What the exercise asks: Filter the records down to the lines that hold the word "ECHO", and copy each of those lines.

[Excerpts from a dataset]
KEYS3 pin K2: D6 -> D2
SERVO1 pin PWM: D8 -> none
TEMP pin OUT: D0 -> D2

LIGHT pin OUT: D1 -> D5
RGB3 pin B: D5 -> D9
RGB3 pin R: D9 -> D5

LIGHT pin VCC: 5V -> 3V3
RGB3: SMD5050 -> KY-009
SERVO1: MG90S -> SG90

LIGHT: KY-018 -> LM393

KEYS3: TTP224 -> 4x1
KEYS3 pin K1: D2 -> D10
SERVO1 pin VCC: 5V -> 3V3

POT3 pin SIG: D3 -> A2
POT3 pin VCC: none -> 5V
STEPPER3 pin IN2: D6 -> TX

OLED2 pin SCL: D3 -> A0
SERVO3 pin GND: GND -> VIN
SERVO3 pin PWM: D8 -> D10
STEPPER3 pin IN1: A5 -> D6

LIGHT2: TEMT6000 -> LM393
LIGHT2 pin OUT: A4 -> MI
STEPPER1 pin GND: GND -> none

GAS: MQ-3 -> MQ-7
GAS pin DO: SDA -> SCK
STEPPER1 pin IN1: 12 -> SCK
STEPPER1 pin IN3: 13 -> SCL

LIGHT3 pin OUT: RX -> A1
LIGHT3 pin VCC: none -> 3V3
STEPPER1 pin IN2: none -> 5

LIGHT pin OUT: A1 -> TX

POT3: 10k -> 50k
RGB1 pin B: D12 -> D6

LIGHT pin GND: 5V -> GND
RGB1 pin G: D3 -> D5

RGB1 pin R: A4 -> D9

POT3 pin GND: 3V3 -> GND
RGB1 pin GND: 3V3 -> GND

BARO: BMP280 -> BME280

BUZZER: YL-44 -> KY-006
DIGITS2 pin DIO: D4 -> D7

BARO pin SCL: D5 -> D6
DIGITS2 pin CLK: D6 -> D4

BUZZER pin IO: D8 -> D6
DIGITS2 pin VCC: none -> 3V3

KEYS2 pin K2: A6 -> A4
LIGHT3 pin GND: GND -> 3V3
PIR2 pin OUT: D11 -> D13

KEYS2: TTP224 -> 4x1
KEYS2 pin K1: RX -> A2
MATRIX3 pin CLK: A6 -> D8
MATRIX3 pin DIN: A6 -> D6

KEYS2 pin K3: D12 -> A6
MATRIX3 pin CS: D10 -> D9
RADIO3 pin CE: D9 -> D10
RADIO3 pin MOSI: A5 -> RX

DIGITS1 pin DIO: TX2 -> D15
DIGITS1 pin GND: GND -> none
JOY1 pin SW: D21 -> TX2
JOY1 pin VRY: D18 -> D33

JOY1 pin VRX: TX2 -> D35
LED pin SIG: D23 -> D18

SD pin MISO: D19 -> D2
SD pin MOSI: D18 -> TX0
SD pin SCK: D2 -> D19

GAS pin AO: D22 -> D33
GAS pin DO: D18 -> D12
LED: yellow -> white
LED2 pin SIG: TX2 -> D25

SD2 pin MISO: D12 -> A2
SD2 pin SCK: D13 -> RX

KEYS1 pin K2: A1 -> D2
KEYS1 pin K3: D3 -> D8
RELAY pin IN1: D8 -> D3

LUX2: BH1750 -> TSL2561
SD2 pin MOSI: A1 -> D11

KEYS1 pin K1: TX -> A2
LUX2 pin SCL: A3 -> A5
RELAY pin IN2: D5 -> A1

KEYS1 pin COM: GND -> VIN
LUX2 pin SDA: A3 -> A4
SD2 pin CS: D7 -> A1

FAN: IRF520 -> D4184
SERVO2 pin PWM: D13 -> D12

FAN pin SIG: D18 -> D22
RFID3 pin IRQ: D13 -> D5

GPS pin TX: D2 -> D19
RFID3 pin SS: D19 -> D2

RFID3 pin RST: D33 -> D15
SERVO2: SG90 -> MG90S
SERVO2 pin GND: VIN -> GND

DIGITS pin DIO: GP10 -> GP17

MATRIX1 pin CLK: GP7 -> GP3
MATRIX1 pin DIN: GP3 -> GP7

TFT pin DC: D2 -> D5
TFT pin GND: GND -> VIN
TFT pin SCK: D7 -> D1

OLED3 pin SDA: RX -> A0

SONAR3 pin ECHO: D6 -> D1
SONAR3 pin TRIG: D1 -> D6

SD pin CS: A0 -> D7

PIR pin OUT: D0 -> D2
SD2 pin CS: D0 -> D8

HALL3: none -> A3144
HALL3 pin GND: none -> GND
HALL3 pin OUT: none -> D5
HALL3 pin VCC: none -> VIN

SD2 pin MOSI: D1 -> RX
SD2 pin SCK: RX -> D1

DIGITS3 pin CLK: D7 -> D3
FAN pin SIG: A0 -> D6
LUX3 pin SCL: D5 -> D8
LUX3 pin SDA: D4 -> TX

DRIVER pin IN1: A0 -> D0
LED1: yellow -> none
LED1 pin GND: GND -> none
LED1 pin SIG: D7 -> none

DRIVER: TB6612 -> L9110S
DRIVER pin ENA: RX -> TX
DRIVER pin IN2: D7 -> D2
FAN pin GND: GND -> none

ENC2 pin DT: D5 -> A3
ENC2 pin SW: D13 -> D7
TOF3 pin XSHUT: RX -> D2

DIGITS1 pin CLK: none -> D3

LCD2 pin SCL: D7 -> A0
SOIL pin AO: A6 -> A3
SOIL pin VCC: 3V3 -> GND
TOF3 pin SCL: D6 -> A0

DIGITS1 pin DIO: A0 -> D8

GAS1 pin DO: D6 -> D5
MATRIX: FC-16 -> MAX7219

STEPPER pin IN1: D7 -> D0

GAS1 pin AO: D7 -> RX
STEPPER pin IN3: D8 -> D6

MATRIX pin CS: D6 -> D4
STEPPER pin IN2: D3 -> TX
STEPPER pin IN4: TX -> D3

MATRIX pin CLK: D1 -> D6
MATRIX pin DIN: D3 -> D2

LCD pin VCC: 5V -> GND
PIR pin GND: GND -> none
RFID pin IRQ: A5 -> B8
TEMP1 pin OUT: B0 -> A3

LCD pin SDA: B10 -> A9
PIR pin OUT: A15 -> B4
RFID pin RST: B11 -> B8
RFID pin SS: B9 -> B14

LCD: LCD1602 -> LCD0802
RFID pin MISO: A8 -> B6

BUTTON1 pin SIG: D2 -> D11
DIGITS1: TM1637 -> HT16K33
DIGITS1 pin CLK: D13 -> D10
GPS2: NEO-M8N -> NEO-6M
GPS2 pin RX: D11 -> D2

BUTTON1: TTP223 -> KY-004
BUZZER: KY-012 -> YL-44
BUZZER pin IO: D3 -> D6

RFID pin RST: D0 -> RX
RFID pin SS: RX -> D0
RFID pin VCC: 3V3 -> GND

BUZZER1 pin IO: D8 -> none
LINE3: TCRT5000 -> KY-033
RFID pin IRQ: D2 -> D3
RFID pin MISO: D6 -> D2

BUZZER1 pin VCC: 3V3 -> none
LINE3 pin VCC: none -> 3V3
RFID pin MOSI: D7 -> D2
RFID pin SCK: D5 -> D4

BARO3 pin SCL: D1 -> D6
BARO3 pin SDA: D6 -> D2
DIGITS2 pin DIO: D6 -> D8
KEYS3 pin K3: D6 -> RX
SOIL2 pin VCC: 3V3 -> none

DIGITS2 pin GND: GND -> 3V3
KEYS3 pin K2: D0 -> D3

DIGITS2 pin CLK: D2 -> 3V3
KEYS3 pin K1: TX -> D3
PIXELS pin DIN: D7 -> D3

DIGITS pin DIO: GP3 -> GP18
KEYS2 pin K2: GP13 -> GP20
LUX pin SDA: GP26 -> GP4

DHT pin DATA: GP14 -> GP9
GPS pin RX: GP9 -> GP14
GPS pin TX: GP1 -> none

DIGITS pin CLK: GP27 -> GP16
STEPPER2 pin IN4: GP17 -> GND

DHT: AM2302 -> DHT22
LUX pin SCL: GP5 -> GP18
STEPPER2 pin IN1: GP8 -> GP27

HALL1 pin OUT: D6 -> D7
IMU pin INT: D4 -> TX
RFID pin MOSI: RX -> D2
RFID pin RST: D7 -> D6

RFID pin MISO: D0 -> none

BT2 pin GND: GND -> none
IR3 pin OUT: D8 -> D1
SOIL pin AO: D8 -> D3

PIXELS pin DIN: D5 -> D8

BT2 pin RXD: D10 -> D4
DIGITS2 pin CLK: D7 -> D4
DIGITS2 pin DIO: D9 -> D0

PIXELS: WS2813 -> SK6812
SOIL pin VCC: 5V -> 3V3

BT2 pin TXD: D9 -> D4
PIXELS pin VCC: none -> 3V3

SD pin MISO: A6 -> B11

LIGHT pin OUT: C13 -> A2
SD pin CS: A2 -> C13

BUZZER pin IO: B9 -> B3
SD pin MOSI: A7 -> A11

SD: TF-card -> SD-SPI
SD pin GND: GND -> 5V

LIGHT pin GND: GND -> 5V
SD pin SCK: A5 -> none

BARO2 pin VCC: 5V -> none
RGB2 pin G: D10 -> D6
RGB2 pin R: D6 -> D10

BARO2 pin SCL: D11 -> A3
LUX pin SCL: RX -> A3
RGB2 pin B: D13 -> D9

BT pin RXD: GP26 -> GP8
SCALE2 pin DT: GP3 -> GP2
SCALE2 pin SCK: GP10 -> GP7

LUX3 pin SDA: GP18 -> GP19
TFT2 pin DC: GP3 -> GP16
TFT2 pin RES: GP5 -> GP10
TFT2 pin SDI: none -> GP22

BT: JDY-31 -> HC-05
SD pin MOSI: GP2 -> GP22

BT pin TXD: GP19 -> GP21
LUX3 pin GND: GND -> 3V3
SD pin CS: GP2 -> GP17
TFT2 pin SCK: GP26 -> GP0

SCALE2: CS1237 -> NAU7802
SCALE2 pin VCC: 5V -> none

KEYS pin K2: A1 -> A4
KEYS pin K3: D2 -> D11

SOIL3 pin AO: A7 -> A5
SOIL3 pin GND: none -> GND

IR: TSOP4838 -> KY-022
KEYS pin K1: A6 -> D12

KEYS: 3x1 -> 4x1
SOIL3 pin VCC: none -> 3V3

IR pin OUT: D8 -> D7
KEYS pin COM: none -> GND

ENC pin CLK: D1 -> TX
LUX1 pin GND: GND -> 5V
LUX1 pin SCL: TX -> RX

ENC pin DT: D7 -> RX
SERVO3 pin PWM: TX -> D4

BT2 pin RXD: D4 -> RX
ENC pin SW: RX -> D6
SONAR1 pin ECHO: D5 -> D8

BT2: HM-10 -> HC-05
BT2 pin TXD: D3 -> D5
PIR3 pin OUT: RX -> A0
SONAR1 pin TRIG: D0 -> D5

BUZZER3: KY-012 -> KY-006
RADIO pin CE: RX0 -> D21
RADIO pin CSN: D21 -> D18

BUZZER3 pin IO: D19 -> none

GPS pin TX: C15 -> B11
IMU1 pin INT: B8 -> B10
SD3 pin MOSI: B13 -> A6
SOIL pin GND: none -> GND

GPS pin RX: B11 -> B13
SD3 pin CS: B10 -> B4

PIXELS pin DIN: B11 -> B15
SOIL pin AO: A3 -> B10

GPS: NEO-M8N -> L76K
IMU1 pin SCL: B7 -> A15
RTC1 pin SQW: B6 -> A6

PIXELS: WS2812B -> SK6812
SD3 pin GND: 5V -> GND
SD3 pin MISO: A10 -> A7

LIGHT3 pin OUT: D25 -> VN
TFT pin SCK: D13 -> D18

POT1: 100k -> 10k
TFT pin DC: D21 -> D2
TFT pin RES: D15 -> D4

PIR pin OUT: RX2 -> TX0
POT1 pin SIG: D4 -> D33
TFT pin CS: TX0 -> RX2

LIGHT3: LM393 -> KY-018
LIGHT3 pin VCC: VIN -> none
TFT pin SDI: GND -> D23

Response for this exercise:
SONAR3 pin ECHO: D6 -> D1
SONAR1 pin ECHO: D5 -> D8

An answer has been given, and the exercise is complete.